= REQUIRED ACTION =
Give back, word for word, the lines in the listing below from the one holding "none -> red 1x1 cone [156,247,207,332]" down to the one holding "orange 1x6 tile [133,227,472,383] -> none", both ends included.

[EXERCISE DATA]

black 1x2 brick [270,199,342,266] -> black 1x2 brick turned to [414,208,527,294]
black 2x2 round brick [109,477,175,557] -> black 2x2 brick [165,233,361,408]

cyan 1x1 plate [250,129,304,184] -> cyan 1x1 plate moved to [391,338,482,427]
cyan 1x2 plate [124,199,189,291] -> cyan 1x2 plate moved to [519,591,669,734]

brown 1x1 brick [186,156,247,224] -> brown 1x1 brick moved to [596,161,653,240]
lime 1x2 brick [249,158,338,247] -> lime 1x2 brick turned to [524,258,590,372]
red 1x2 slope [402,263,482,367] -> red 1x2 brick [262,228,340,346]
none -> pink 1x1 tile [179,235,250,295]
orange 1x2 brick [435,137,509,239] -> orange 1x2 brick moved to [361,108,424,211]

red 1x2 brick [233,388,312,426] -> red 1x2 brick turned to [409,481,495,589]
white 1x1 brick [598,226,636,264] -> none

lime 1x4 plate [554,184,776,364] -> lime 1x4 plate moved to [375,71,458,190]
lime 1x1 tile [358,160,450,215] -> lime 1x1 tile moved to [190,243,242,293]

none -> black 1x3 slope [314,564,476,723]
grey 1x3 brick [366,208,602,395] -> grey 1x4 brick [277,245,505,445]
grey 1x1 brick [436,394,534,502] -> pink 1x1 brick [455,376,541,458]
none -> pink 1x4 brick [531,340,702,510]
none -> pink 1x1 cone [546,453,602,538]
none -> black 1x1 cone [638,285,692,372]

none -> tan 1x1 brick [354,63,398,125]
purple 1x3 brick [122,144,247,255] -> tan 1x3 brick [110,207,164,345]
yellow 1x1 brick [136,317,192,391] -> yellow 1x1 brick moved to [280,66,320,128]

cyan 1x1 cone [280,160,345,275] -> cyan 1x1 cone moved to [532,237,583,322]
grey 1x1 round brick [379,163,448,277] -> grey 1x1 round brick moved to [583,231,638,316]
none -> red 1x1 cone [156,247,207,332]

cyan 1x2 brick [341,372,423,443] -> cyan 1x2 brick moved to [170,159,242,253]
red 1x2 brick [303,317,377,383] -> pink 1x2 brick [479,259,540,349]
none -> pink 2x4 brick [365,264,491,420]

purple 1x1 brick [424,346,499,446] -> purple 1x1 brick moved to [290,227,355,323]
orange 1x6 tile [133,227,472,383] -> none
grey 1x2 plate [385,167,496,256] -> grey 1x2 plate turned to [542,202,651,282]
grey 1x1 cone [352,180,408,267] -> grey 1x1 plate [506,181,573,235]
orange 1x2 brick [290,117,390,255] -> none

[/EXERCISE DATA]

= RESULT =
none -> red 1x1 cone [156,247,207,332]

cyan 1x2 brick [341,372,423,443] -> cyan 1x2 brick moved to [170,159,242,253]
red 1x2 brick [303,317,377,383] -> pink 1x2 brick [479,259,540,349]
none -> pink 2x4 brick [365,264,491,420]

purple 1x1 brick [424,346,499,446] -> purple 1x1 brick moved to [290,227,355,323]
orange 1x6 tile [133,227,472,383] -> none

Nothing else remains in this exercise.